• **What to produce**: Return all of the material, keeping each line exactly as it is.

• **Record excerpts**:
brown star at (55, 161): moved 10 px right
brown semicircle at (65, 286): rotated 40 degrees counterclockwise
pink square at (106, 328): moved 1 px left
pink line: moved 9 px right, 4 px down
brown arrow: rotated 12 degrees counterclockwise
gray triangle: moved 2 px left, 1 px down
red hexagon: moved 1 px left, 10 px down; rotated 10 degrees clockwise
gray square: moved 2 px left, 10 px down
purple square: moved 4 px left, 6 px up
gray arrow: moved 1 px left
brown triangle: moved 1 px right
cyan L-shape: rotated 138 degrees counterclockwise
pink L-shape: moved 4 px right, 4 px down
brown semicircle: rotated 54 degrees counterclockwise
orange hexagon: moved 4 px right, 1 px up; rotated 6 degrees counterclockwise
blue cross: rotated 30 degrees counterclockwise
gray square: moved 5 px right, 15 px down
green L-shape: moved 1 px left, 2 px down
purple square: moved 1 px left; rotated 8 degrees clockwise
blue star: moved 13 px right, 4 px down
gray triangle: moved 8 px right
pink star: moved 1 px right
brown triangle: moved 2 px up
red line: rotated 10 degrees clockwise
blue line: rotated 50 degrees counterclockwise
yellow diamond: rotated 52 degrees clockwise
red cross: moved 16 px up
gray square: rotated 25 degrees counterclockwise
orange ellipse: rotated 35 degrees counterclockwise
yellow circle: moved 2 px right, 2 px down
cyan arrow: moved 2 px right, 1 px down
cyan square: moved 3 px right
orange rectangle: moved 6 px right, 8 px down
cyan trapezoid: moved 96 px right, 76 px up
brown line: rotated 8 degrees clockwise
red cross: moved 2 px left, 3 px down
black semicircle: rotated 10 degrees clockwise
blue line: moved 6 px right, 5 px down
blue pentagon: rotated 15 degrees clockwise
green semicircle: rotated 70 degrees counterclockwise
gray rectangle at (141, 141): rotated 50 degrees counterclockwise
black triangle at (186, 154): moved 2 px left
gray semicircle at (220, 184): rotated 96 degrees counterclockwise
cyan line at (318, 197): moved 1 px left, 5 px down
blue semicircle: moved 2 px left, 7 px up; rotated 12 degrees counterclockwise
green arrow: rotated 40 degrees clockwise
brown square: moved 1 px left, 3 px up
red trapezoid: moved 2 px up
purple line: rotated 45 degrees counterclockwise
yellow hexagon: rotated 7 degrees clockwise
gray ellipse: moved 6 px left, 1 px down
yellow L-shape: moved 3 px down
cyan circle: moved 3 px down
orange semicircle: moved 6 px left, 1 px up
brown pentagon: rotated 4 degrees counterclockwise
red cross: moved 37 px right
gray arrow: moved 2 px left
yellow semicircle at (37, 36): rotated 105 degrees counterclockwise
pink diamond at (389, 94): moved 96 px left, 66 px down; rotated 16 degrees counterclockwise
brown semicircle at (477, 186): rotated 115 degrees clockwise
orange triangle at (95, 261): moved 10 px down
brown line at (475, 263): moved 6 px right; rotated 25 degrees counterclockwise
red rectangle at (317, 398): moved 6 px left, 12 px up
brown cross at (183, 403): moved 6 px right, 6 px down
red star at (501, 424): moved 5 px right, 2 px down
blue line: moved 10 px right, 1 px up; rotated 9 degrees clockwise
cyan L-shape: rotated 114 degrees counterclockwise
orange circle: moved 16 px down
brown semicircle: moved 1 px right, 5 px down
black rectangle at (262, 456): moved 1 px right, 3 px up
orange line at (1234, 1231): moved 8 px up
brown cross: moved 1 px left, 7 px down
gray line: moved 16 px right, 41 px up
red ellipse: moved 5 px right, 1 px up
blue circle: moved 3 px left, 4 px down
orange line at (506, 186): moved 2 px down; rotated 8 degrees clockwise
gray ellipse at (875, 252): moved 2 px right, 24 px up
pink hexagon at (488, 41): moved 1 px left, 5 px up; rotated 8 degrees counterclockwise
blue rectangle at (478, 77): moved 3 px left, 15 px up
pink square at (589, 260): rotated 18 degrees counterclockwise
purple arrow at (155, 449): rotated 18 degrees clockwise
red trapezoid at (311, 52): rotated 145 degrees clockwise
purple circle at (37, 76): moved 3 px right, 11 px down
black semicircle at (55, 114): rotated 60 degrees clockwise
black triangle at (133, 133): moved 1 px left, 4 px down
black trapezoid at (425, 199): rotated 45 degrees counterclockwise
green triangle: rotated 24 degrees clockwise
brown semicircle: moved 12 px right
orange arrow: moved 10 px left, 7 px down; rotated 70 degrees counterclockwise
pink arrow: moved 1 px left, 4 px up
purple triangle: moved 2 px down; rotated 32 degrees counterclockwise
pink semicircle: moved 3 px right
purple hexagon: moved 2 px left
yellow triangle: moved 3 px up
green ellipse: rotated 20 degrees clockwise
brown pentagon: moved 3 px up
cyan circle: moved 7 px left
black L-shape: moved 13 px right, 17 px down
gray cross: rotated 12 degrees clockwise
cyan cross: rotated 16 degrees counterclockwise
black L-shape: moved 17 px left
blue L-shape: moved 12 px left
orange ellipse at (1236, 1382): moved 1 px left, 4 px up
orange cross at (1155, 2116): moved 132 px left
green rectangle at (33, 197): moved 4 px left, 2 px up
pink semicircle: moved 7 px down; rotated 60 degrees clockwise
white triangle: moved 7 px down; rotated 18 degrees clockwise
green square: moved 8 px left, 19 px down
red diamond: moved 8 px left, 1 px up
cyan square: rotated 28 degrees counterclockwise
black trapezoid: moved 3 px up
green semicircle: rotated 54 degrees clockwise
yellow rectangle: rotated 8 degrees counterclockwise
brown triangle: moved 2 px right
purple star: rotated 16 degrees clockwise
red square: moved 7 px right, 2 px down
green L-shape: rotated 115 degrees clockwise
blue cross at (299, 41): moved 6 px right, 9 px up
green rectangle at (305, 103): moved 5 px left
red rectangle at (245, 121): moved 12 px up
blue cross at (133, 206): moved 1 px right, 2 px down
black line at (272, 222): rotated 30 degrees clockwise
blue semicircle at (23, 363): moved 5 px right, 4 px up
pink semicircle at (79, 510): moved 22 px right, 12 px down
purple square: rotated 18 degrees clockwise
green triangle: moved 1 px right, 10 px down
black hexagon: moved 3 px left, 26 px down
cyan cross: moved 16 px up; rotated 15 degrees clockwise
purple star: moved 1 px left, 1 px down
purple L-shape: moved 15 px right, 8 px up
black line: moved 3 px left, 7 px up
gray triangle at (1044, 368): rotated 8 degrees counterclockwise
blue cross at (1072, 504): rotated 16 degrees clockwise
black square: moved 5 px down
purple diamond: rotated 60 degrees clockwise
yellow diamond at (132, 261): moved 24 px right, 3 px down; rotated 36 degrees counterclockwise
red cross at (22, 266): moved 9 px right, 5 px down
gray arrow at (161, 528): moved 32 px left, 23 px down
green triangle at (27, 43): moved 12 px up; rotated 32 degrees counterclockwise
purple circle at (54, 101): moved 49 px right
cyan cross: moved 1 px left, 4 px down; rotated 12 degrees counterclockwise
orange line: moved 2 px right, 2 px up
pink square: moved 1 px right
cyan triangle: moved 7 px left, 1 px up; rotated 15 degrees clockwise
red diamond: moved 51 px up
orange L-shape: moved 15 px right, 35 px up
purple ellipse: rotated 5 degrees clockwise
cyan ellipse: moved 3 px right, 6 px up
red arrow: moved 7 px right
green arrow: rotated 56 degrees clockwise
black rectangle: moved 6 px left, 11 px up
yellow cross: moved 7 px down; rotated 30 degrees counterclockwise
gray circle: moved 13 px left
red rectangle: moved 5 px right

• **Task answer**:
brown star at (55, 161): moved 10 px right
brown semicircle at (65, 286): rotated 40 degrees counterclockwise
pink square at (106, 328): moved 1 px left
pink line: moved 9 px right, 4 px down
brown arrow: rotated 12 degrees counterclockwise
gray triangle: moved 2 px left, 1 px down
red hexagon: moved 1 px left, 10 px down; rotated 10 degrees clockwise
gray square: moved 2 px left, 10 px down
purple square: moved 4 px left, 6 px up
gray arrow: moved 1 px left
brown triangle: moved 1 px right
cyan L-shape: rotated 138 degrees counterclockwise
pink L-shape: moved 4 px right, 4 px down
brown semicircle: rotated 54 degrees counterclockwise
orange hexagon: moved 4 px right, 1 px up; rotated 6 degrees counterclockwise
blue cross: rotated 30 degrees counterclockwise
gray square: moved 5 px right, 15 px down
green L-shape: moved 1 px left, 2 px down
purple square: moved 1 px left; rotated 8 degrees clockwise
blue star: moved 13 px right, 4 px down
gray triangle: moved 8 px right
pink star: moved 1 px right
brown triangle: moved 2 px up
red line: rotated 10 degrees clockwise
blue line: rotated 50 degrees counterclockwise
yellow diamond: rotated 52 degrees clockwise
red cross: moved 16 px up
gray square: rotated 25 degrees counterclockwise
orange ellipse: rotated 35 degrees counterclockwise
yellow circle: moved 2 px right, 2 px down
cyan arrow: moved 2 px right, 1 px down
cyan square: moved 3 px right
orange rectangle: moved 6 px right, 8 px down
cyan trapezoid: moved 96 px right, 76 px up
brown line: rotated 8 degrees clockwise
red cross: moved 2 px left, 3 px down
black semicircle: rotated 10 degrees clockwise
blue line: moved 6 px right, 5 px down
blue pentagon: rotated 15 degrees clockwise
green semicircle: rotated 70 degrees counterclockwise
gray rectangle at (141, 141): rotated 50 degrees counterclockwise
black triangle at (186, 154): moved 2 px left
gray semicircle at (220, 184): rotated 96 degrees counterclockwise
cyan line at (318, 197): moved 1 px left, 5 px down
blue semicircle: moved 2 px left, 7 px up; rotated 12 degrees counterclockwise
green arrow: rotated 40 degrees clockwise
brown square: moved 1 px left, 3 px up
red trapezoid: moved 2 px up
purple line: rotated 45 degrees counterclockwise
yellow hexagon: rotated 7 degrees clockwise
gray ellipse: moved 6 px left, 1 px down
yellow L-shape: moved 3 px down
cyan circle: moved 3 px down
orange semicircle: moved 6 px left, 1 px up
brown pentagon: rotated 4 degrees counterclockwise
red cross: moved 37 px right
gray arrow: moved 2 px left
yellow semicircle at (37, 36): rotated 105 degrees counterclockwise
pink diamond at (389, 94): moved 96 px left, 66 px down; rotated 16 degrees counterclockwise
brown semicircle at (477, 186): rotated 115 degrees clockwise
orange triangle at (95, 261): moved 10 px down
brown line at (475, 263): moved 6 px right; rotated 25 degrees counterclockwise
red rectangle at (317, 398): moved 6 px left, 12 px up
brown cross at (183, 403): moved 6 px right, 6 px down
red star at (501, 424): moved 5 px right, 2 px down
blue line: moved 10 px right, 1 px up; rotated 9 degrees clockwise
cyan L-shape: rotated 114 degrees counterclockwise
orange circle: moved 16 px down
brown semicircle: moved 1 px right, 5 px down
black rectangle at (262, 456): moved 1 px right, 3 px up
orange line at (1234, 1231): moved 8 px up
brown cross: moved 1 px left, 7 px down
gray line: moved 16 px right, 41 px up
red ellipse: moved 5 px right, 1 px up
blue circle: moved 3 px left, 4 px down
orange line at (506, 186): moved 2 px down; rotated 8 degrees clockwise
gray ellipse at (875, 252): moved 2 px right, 24 px up
pink hexagon at (488, 41): moved 1 px left, 5 px up; rotated 8 degrees counterclockwise
blue rectangle at (478, 77): moved 3 px left, 15 px up
pink square at (589, 260): rotated 18 degrees counterclockwise
purple arrow at (155, 449): rotated 18 degrees clockwise
red trapezoid at (311, 52): rotated 145 degrees clockwise
purple circle at (37, 76): moved 3 px right, 11 px down
black semicircle at (55, 114): rotated 60 degrees clockwise
black triangle at (133, 133): moved 1 px left, 4 px down
black trapezoid at (425, 199): rotated 45 degrees counterclockwise
green triangle: rotated 24 degrees clockwise
brown semicircle: moved 12 px right
orange arrow: moved 10 px left, 7 px down; rotated 70 degrees counterclockwise
pink arrow: moved 1 px left, 4 px up
purple triangle: moved 2 px down; rotated 32 degrees counterclockwise
pink semicircle: moved 3 px right
purple hexagon: moved 2 px left
yellow triangle: moved 3 px up
green ellipse: rotated 20 degrees clockwise
brown pentagon: moved 3 px up
cyan circle: moved 7 px left
black L-shape: moved 13 px right, 17 px down
gray cross: rotated 12 degrees clockwise
cyan cross: rotated 16 degrees counterclockwise
black L-shape: moved 17 px left
blue L-shape: moved 12 px left
orange ellipse at (1236, 1382): moved 1 px left, 4 px up
orange cross at (1155, 2116): moved 132 px left
green rectangle at (33, 197): moved 4 px left, 2 px up
pink semicircle: moved 7 px down; rotated 60 degrees clockwise
white triangle: moved 7 px down; rotated 18 degrees clockwise
green square: moved 8 px left, 19 px down
red diamond: moved 8 px left, 1 px up
cyan square: rotated 28 degrees counterclockwise
black trapezoid: moved 3 px up
green semicircle: rotated 54 degrees clockwise
yellow rectangle: rotated 8 degrees counterclockwise
brown triangle: moved 2 px right
purple star: rotated 16 degrees clockwise
red square: moved 7 px right, 2 px down
green L-shape: rotated 115 degrees clockwise
blue cross at (299, 41): moved 6 px right, 9 px up
green rectangle at (305, 103): moved 5 px left
red rectangle at (245, 121): moved 12 px up
blue cross at (133, 206): moved 1 px right, 2 px down
black line at (272, 222): rotated 30 degrees clockwise
blue semicircle at (23, 363): moved 5 px right, 4 px up
pink semicircle at (79, 510): moved 22 px right, 12 px down
purple square: rotated 18 degrees clockwise
green triangle: moved 1 px right, 10 px down
black hexagon: moved 3 px left, 26 px down
cyan cross: moved 16 px up; rotated 15 degrees clockwise
purple star: moved 1 px left, 1 px down
purple L-shape: moved 15 px right, 8 px up
black line: moved 3 px left, 7 px up
gray triangle at (1044, 368): rotated 8 degrees counterclockwise
blue cross at (1072, 504): rotated 16 degrees clockwise
black square: moved 5 px down
purple diamond: rotated 60 degrees clockwise
yellow diamond at (132, 261): moved 24 px right, 3 px down; rotated 36 degrees counterclockwise
red cross at (22, 266): moved 9 px right, 5 px down
gray arrow at (161, 528): moved 32 px left, 23 px down
green triangle at (27, 43): moved 12 px up; rotated 32 degrees counterclockwise
purple circle at (54, 101): moved 49 px right
cyan cross: moved 1 px left, 4 px down; rotated 12 degrees counterclockwise
orange line: moved 2 px right, 2 px up
pink square: moved 1 px right
cyan triangle: moved 7 px left, 1 px up; rotated 15 degrees clockwise
red diamond: moved 51 px up
orange L-shape: moved 15 px right, 35 px up
purple ellipse: rotated 5 degrees clockwise
cyan ellipse: moved 3 px right, 6 px up
red arrow: moved 7 px right
green arrow: rotated 56 degrees clockwise
black rectangle: moved 6 px left, 11 px up
yellow cross: moved 7 px down; rotated 30 degrees counterclockwise
gray circle: moved 13 px left
red rectangle: moved 5 px right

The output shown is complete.